(EXTRACTED RECORDS Opens)
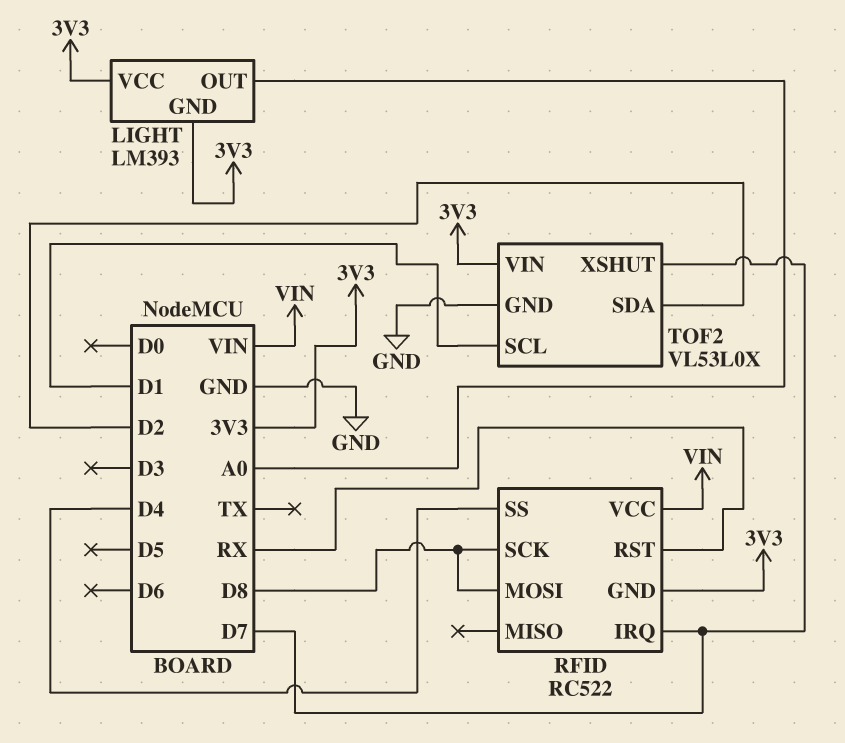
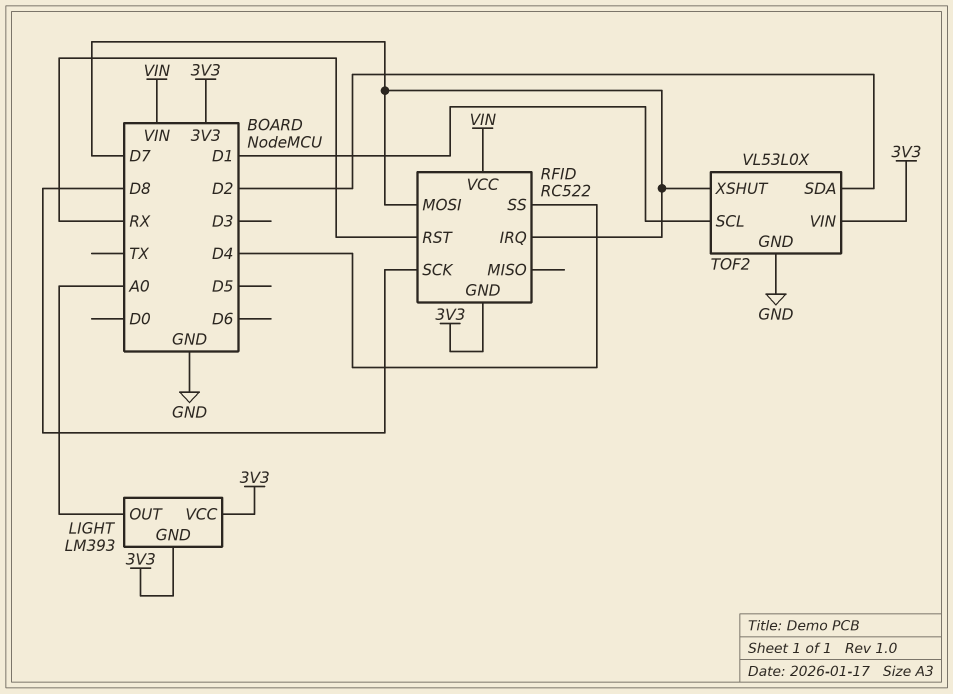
RFID pin MOSI: D8 -> D7

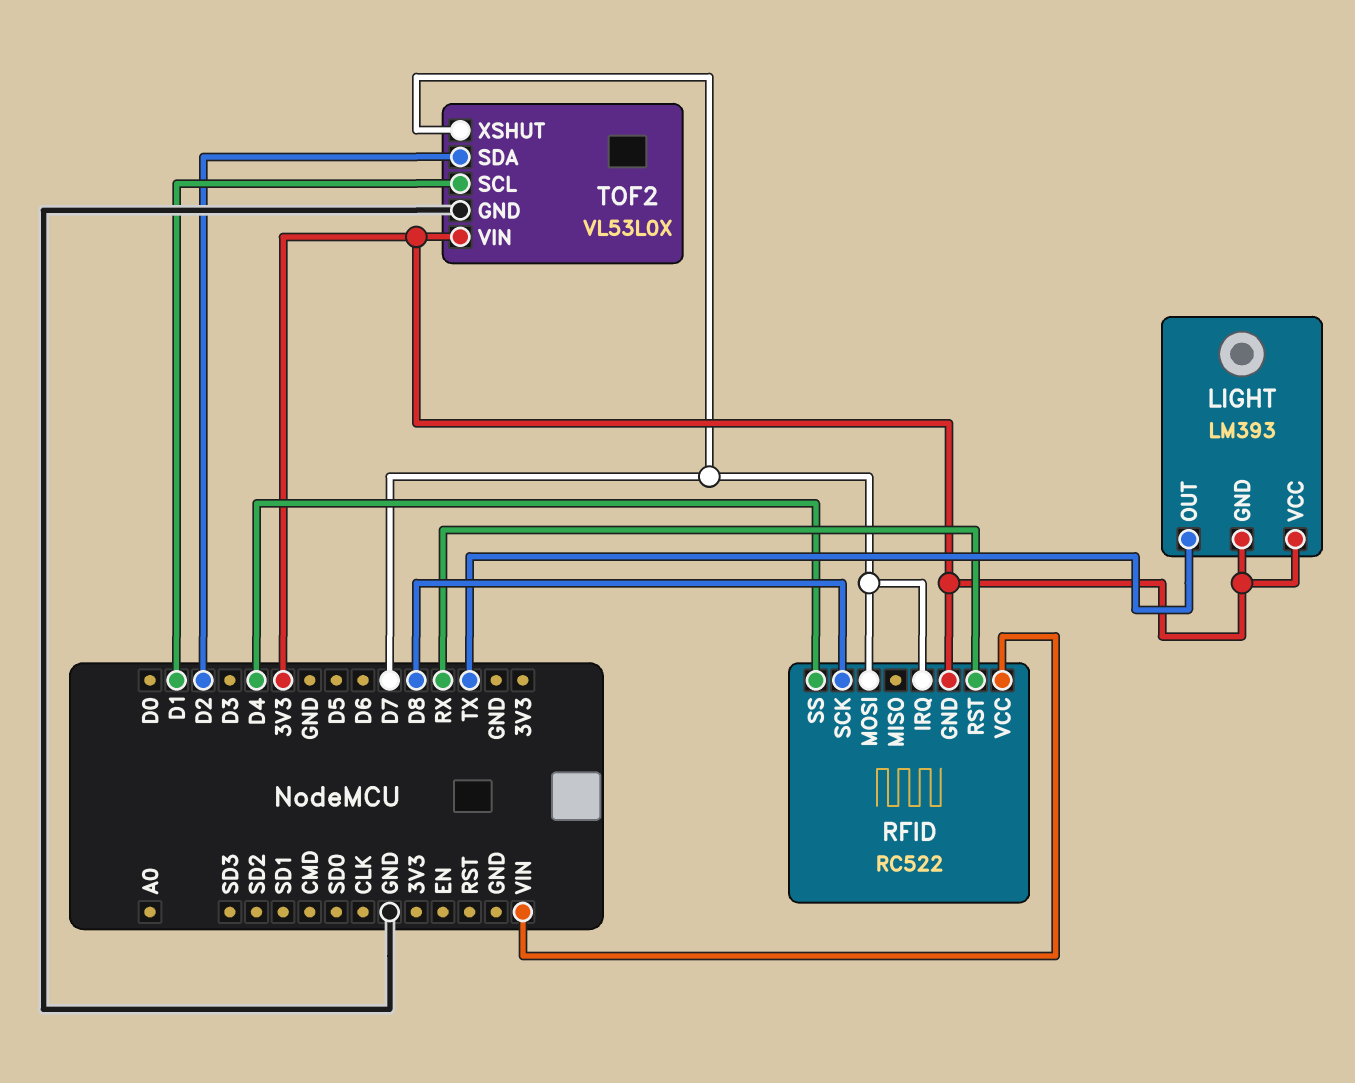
LIGHT pin OUT: A0 -> TX

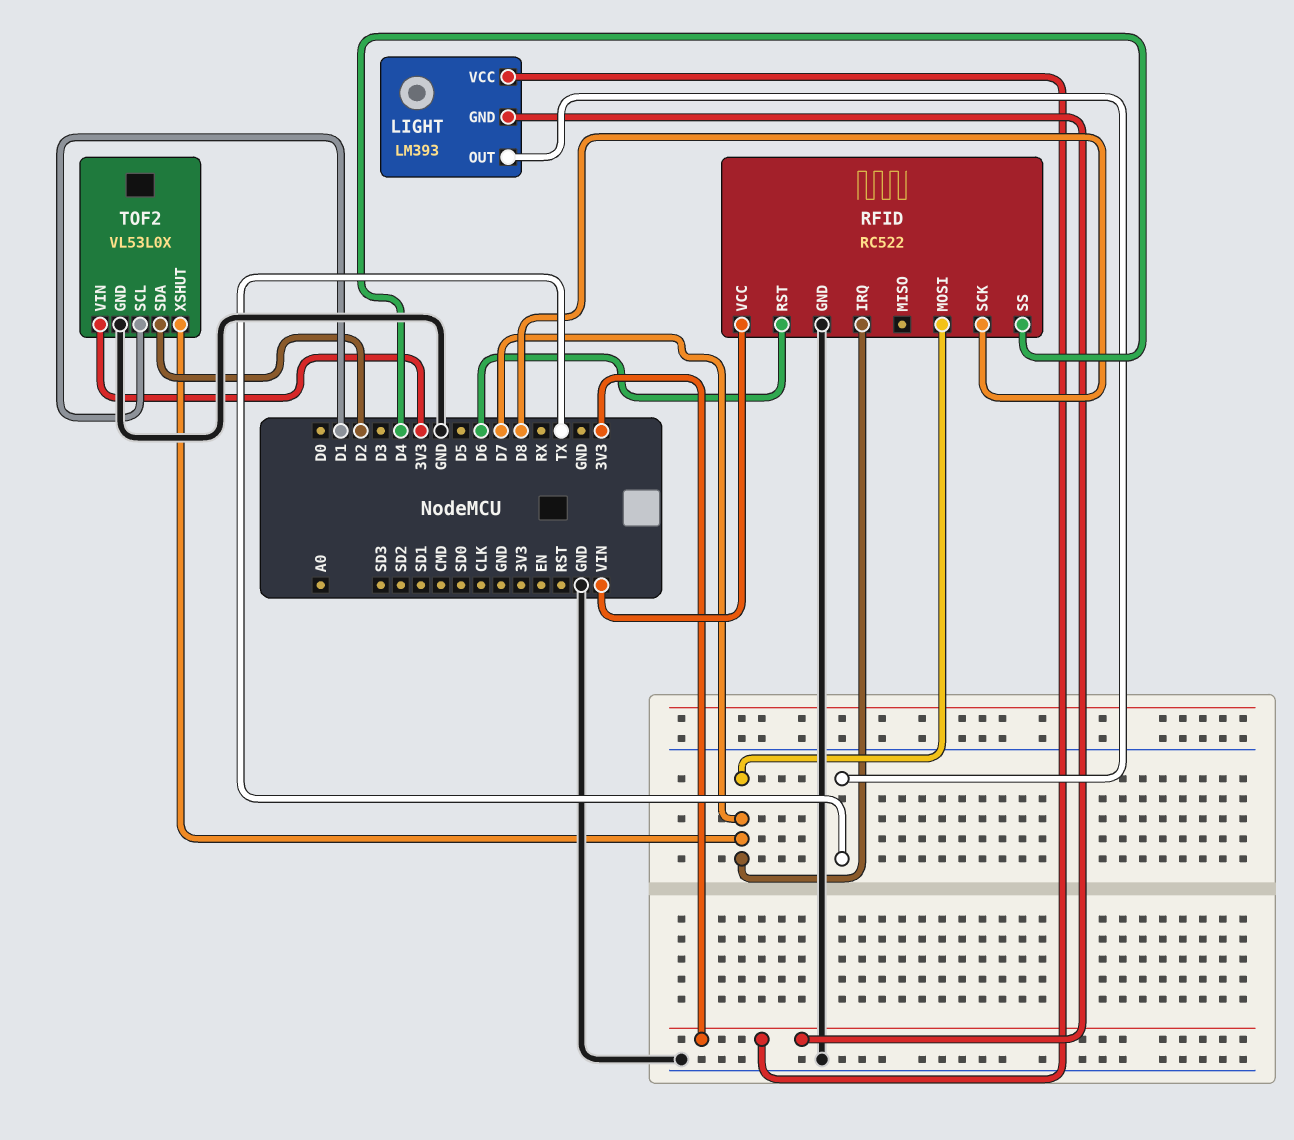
RFID pin GND: 3V3 -> GND
RFID pin RST: RX -> D6

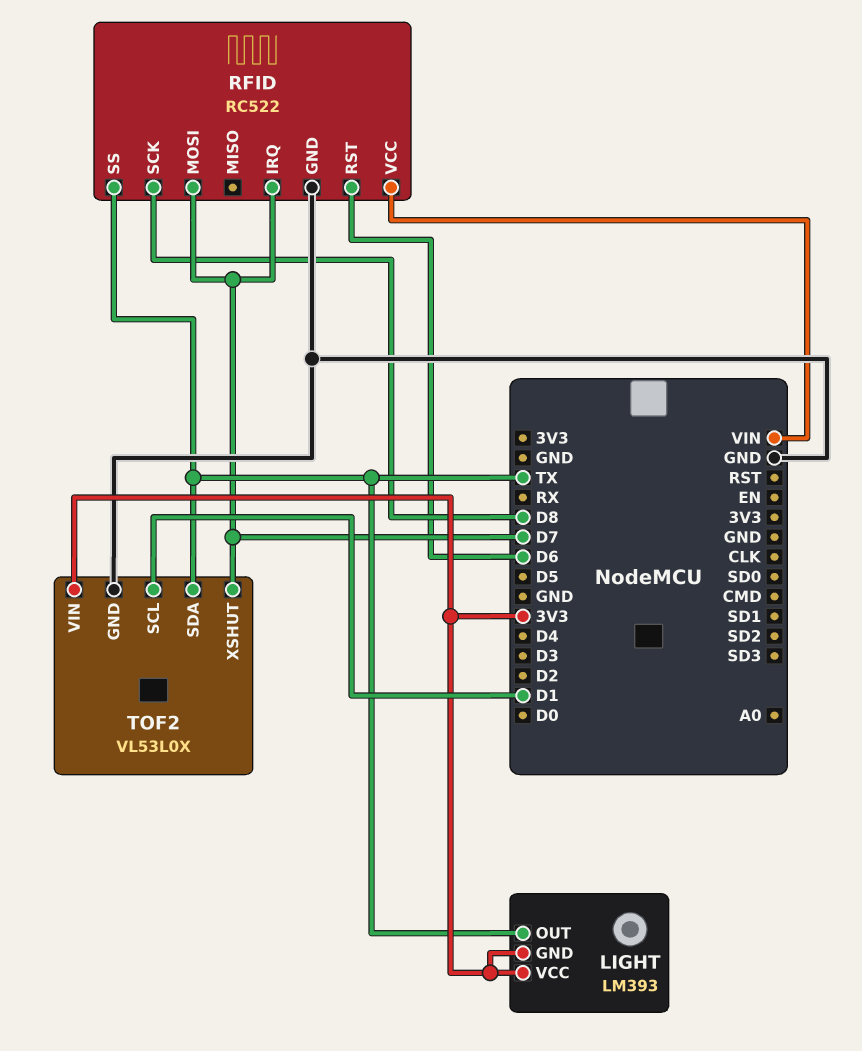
RFID pin SS: D4 -> TX
TOF2 pin SDA: D2 -> TX

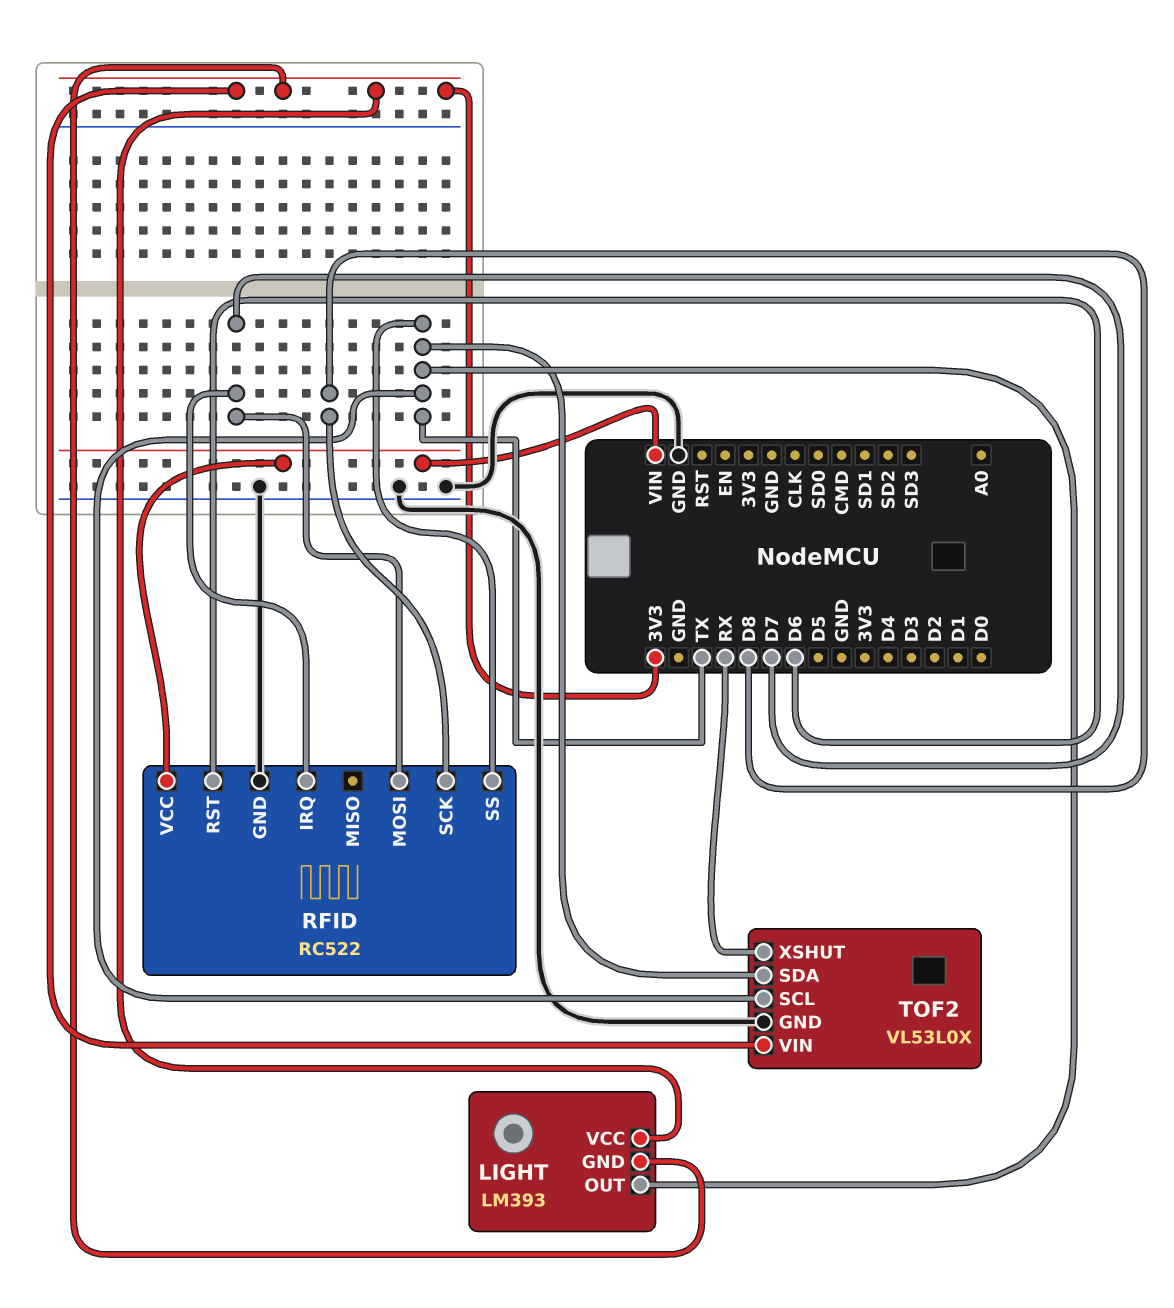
TOF2 pin SCL: D1 -> TX
TOF2 pin XSHUT: D7 -> RX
(EXTRACTED RECORDS Closes)
*WHAT YOU NEED TO DO*
The reply must match the records exactly, apart from the pictures, which are left out.

*SOLVED EXERCISE*
RFID pin MOSI: D8 -> D7

LIGHT pin OUT: A0 -> TX

RFID pin GND: 3V3 -> GND
RFID pin RST: RX -> D6

RFID pin SS: D4 -> TX
TOF2 pin SDA: D2 -> TX

TOF2 pin SCL: D1 -> TX
TOF2 pin XSHUT: D7 -> RX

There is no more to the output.